▶ REQUEST
While you copy the lines below, skip the pictures and keep the rest exact.

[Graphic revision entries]

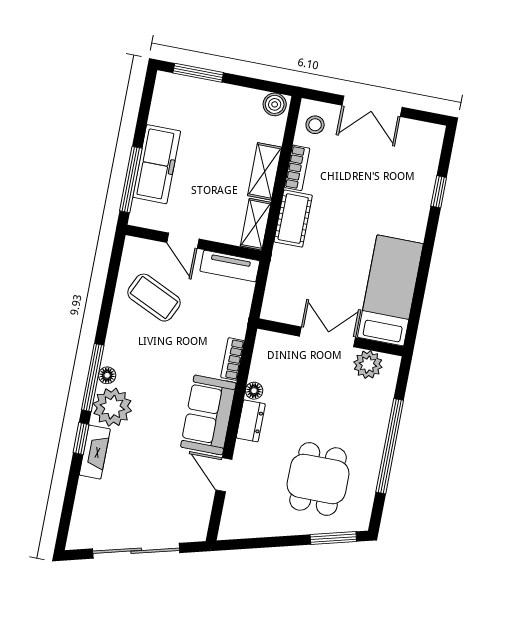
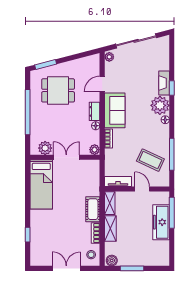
window: (198, 73) -> (132, 268), moved
double door: (328, 337) -> (66, 157), swing flipped
plant: (266, 341) -> (95, 150), added
window: (93, 378) -> (172, 154), moved
door: (224, 475) -> (102, 84), swing flipped
dining table: (318, 479) -> (58, 90), turned 90
plant: (198, 528) -> (109, 57), added

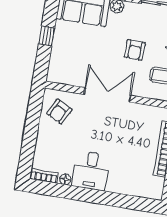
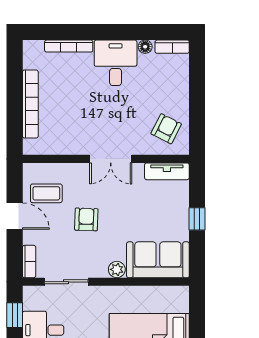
tv unit: (64, 78) -> (167, 171), added
double door: (107, 95) -> (111, 159), width x0.73
bookcase: (126, 190) -> (69, 46), added

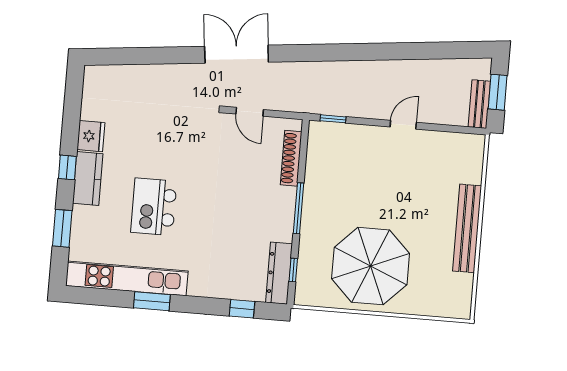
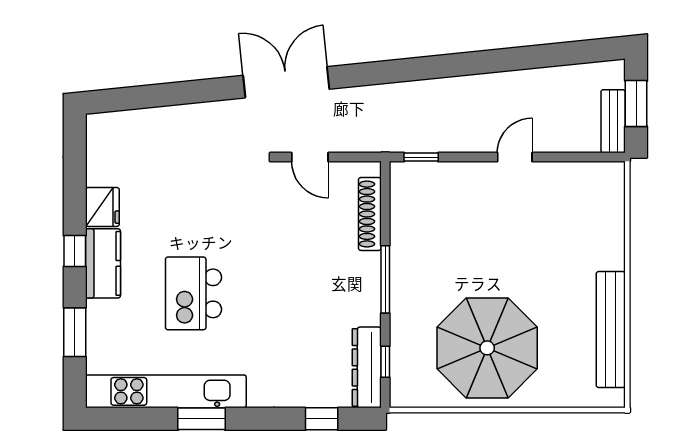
bench: (467, 228) -> (611, 330), moved

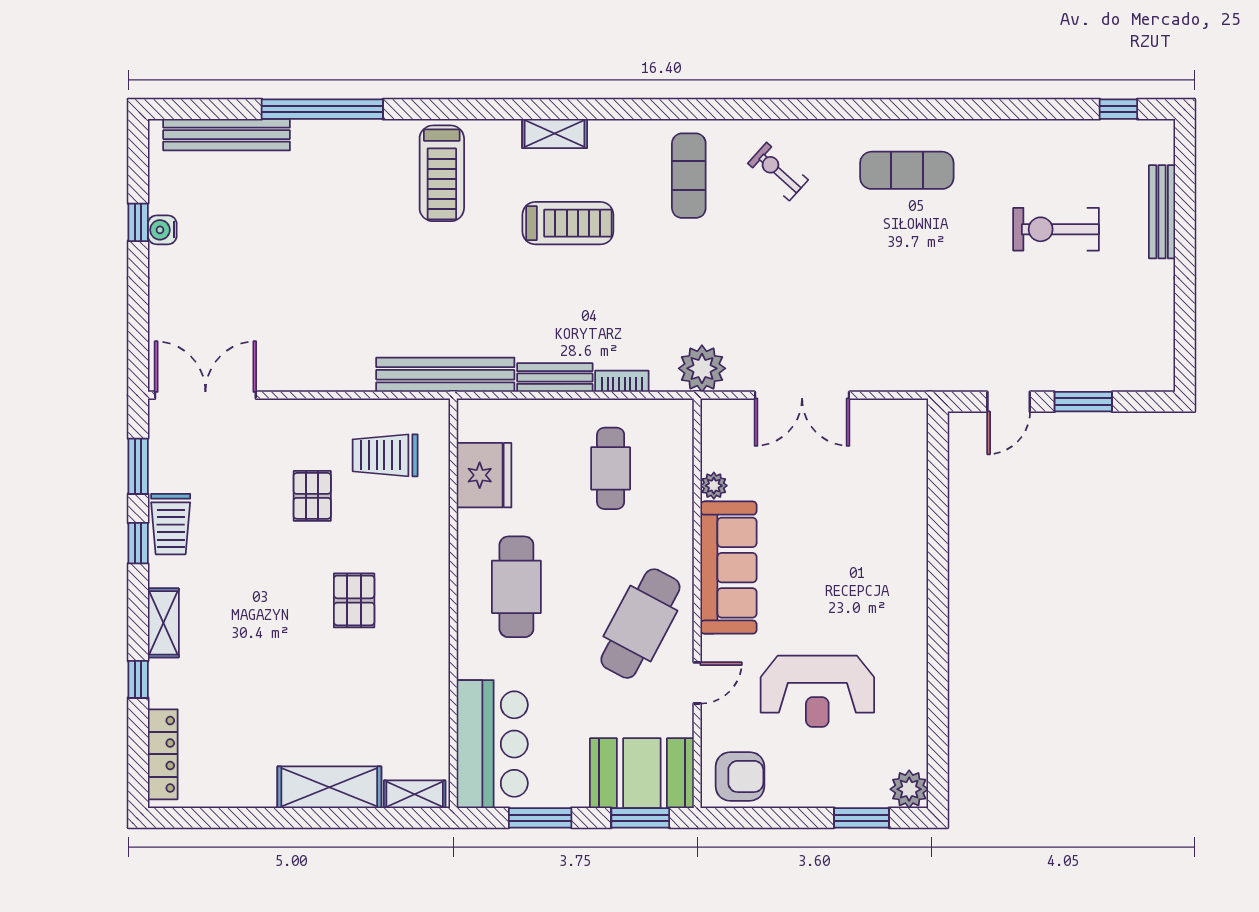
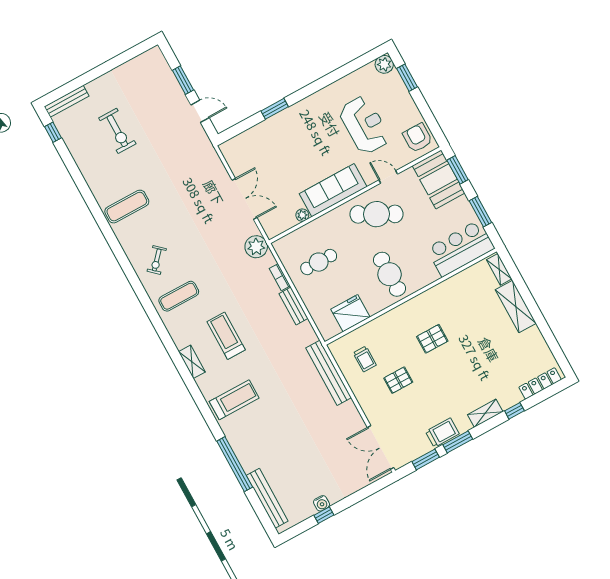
exercise mat: (907, 170) -> (127, 207), turned 90
bench: (1162, 212) -> (67, 101), moved
bench: (445, 375) -> (329, 373), moved
trolley: (385, 455) -> (365, 359), width x0.73, depth x0.72
window: (938, 542) -> (275, 109), added
window: (138, 543) -> (458, 442), width x1.50
cafe table: (516, 587) -> (390, 274), turned 90

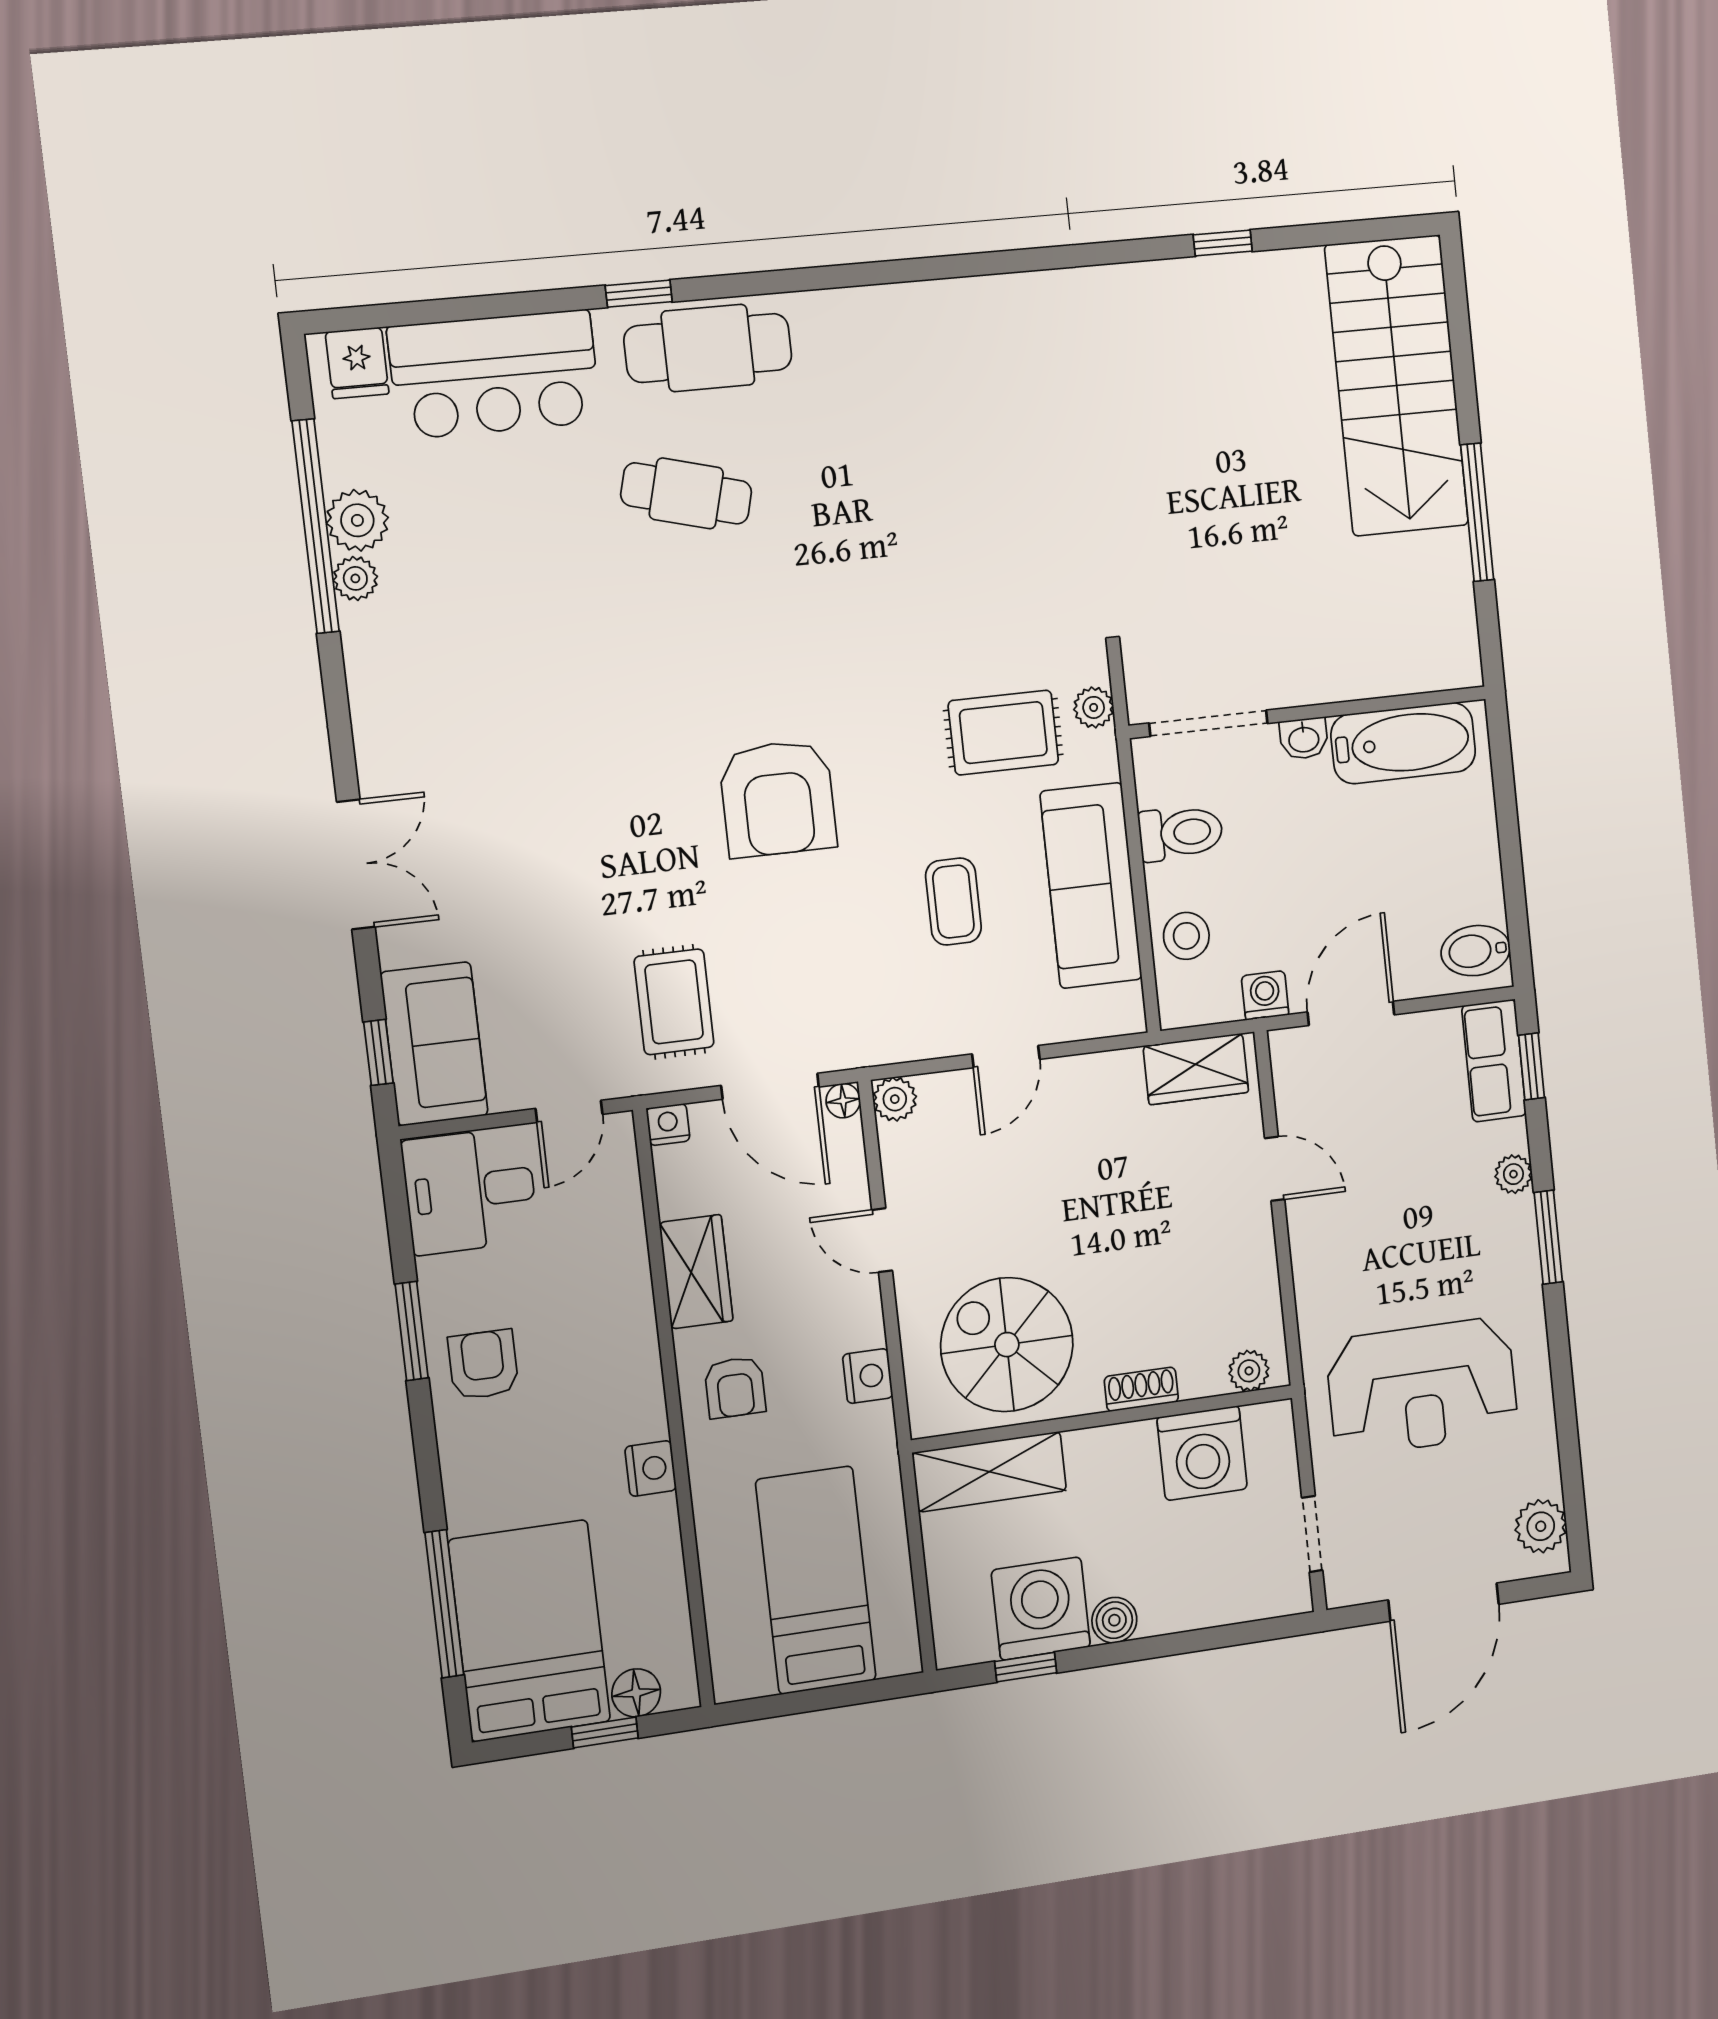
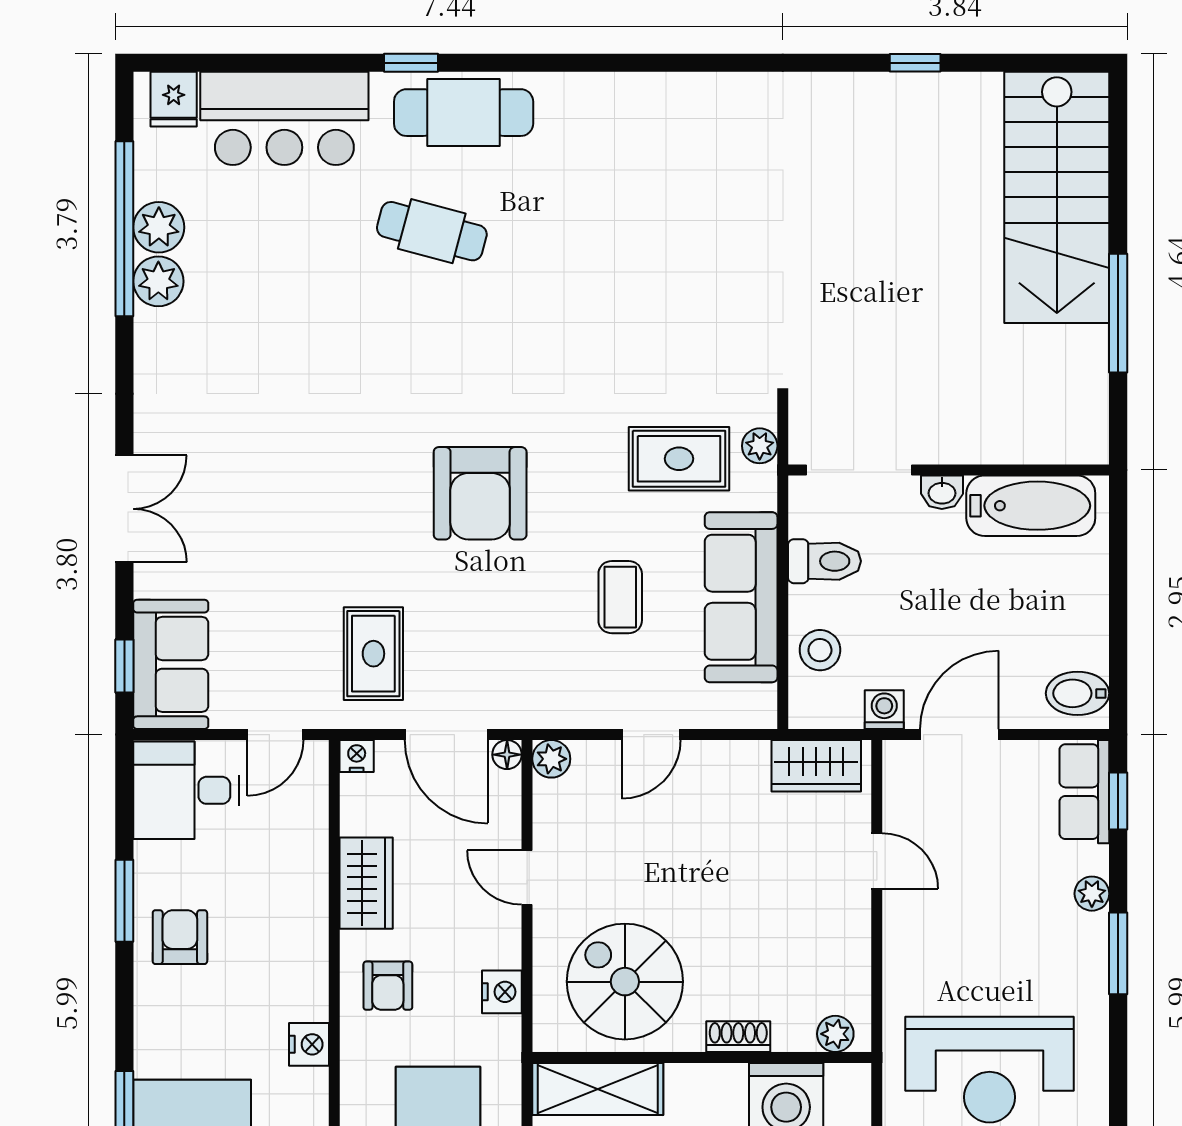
plant: (355, 578) -> (158, 281), width x1.38, depth x1.38

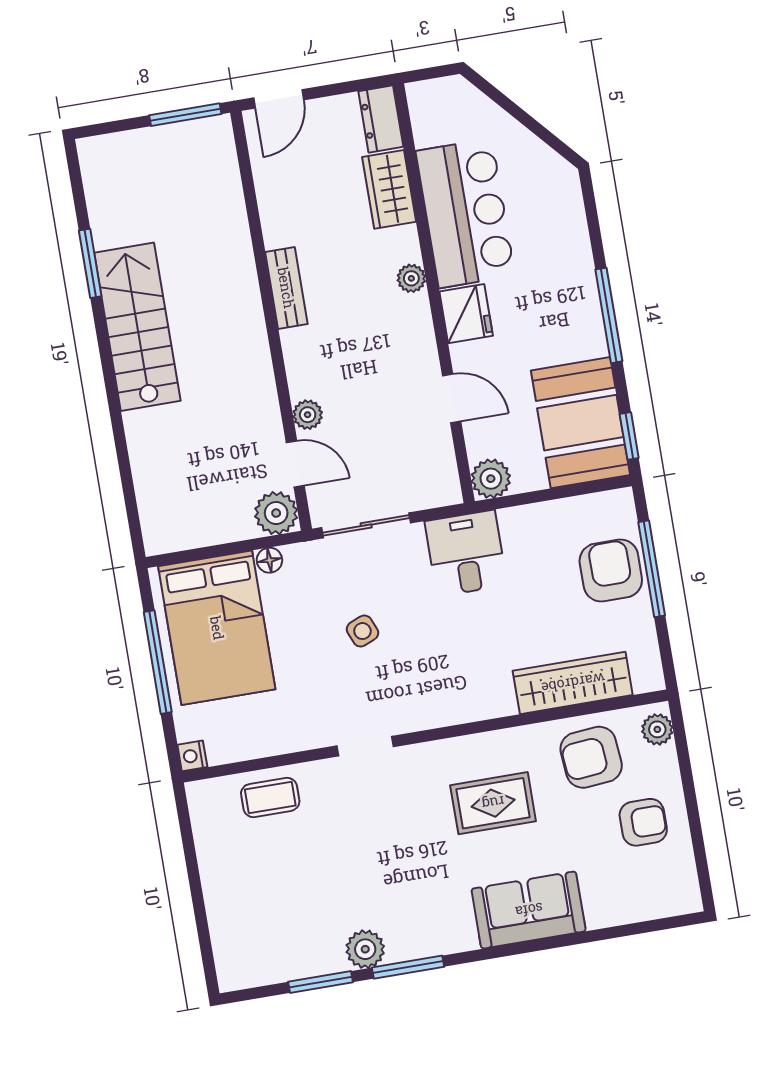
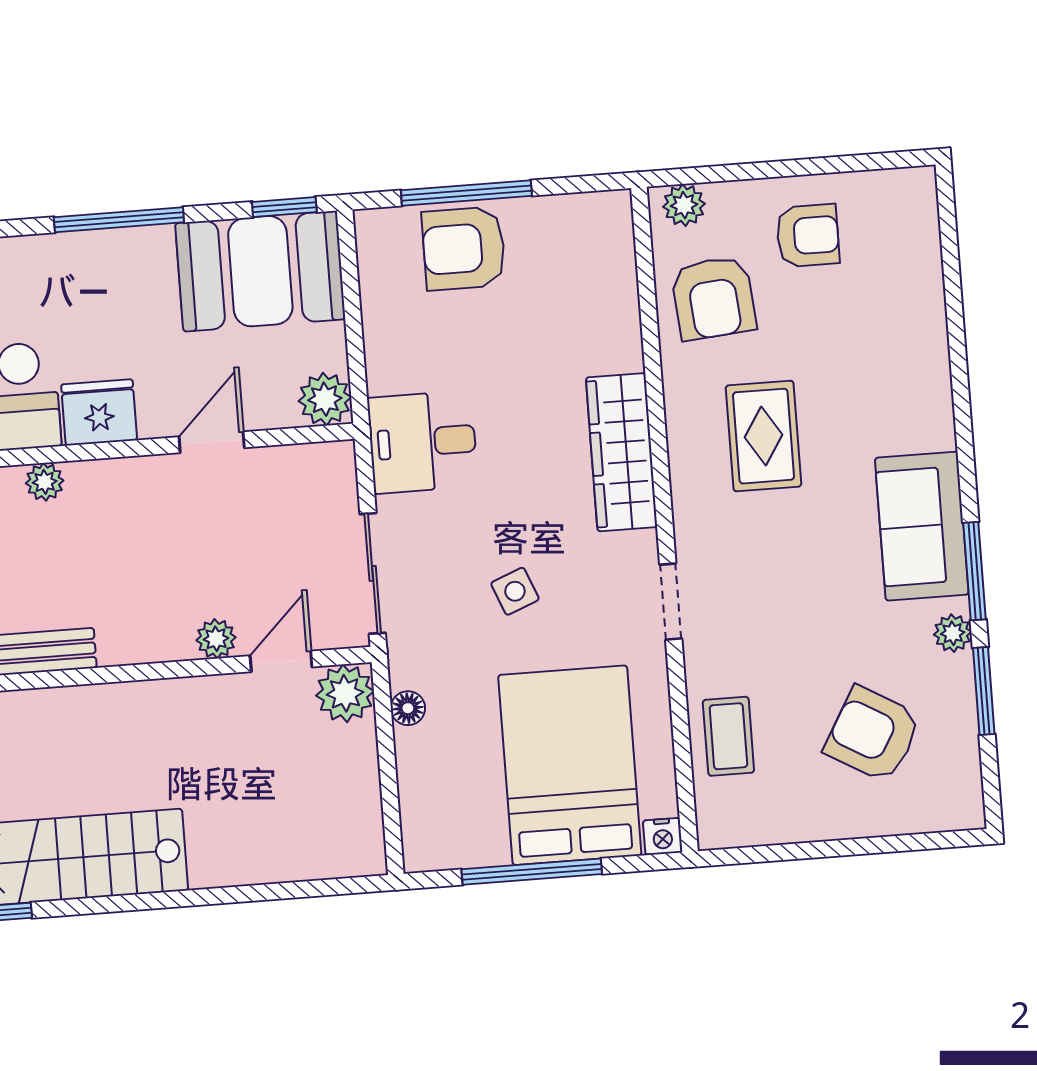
bed: (217, 628) -> (570, 765), moved, turned -90
wardrobe: (573, 683) -> (622, 452), moved
armchair: (643, 822) -> (808, 236), turned 90
armchair: (281, 903) -> (873, 734), added
sofa: (529, 910) -> (922, 526), moved
plant: (365, 949) -> (953, 633), width x0.73, depth x0.73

▶ WRITTEN ANSWER
window: (198, 73) -> (132, 268), moved
double door: (328, 337) -> (66, 157), swing flipped
plant: (266, 341) -> (95, 150), added
window: (93, 378) -> (172, 154), moved
door: (224, 475) -> (102, 84), swing flipped
dining table: (318, 479) -> (58, 90), turned 90
plant: (198, 528) -> (109, 57), added

tv unit: (64, 78) -> (167, 171), added
double door: (107, 95) -> (111, 159), width x0.73
bookcase: (126, 190) -> (69, 46), added

bench: (467, 228) -> (611, 330), moved

exercise mat: (907, 170) -> (127, 207), turned 90
bench: (1162, 212) -> (67, 101), moved
bench: (445, 375) -> (329, 373), moved
trolley: (385, 455) -> (365, 359), width x0.73, depth x0.72
window: (938, 542) -> (275, 109), added
window: (138, 543) -> (458, 442), width x1.50
cafe table: (516, 587) -> (390, 274), turned 90

plant: (355, 578) -> (158, 281), width x1.38, depth x1.38

bed: (217, 628) -> (570, 765), moved, turned -90
wardrobe: (573, 683) -> (622, 452), moved
armchair: (643, 822) -> (808, 236), turned 90
armchair: (281, 903) -> (873, 734), added
sofa: (529, 910) -> (922, 526), moved
plant: (365, 949) -> (953, 633), width x0.73, depth x0.73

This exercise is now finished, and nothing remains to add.